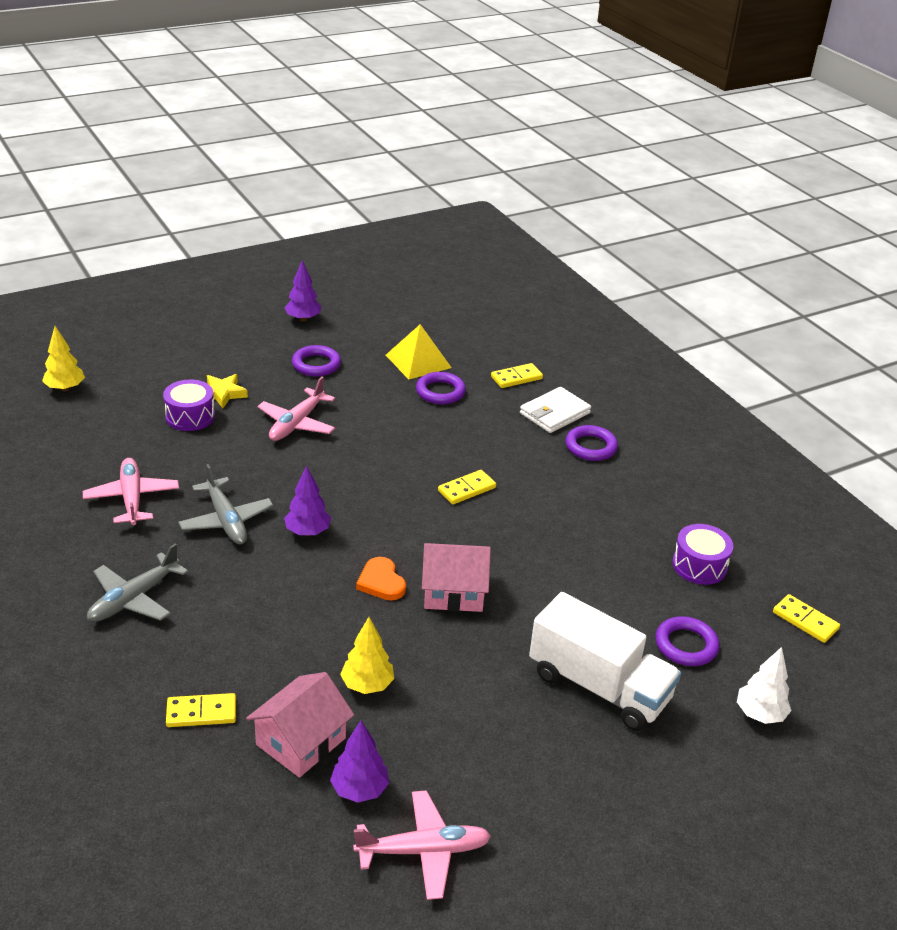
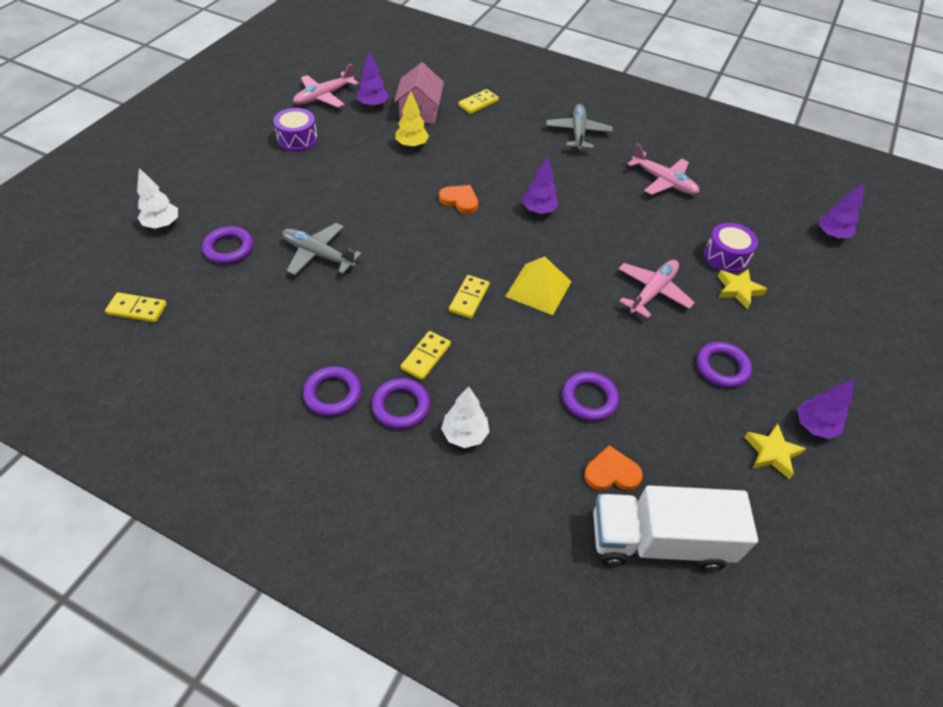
camera: 145 degrees right, 15 degrees up
(65, 388) = (831, 235): yellow tree -> purple tree
(226, 520) = (594, 194): grey plane -> grey plane (318, 255)
(297, 423) = (652, 292): pink plane -> pink plane turned 45 degrees clockwise
(351, 322) = (772, 453): none -> yellow star
(418, 361) = (651, 431): yellow pyramid -> yellow pyramid (538, 288)
(453, 592) = (410, 214): pink house -> none
(470, 358) = (611, 472): none -> orange heart
(516, 378) = (541, 468): yellow domino -> yellow domino (426, 357)
(554, 413) = (464, 434): white wallet -> white tree
(599, 686) = (277, 198): white truck -> white truck (659, 541)
(641, 476) = (333, 394): none -> purple ring
(699, 565) = (241, 319): purple drum -> purple drum (297, 139)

[What to do]: The answer should be the complete listing, set down exactly, without pictures.

[Your response]:
camera: 145 degrees right, 15 degrees up
(65, 388) = (831, 235): yellow tree -> purple tree
(226, 520) = (594, 194): grey plane -> grey plane (318, 255)
(297, 423) = (652, 292): pink plane -> pink plane turned 45 degrees clockwise
(351, 322) = (772, 453): none -> yellow star
(418, 361) = (651, 431): yellow pyramid -> yellow pyramid (538, 288)
(453, 592) = (410, 214): pink house -> none
(470, 358) = (611, 472): none -> orange heart
(516, 378) = (541, 468): yellow domino -> yellow domino (426, 357)
(554, 413) = (464, 434): white wallet -> white tree
(599, 686) = (277, 198): white truck -> white truck (659, 541)
(641, 476) = (333, 394): none -> purple ring
(699, 565) = (241, 319): purple drum -> purple drum (297, 139)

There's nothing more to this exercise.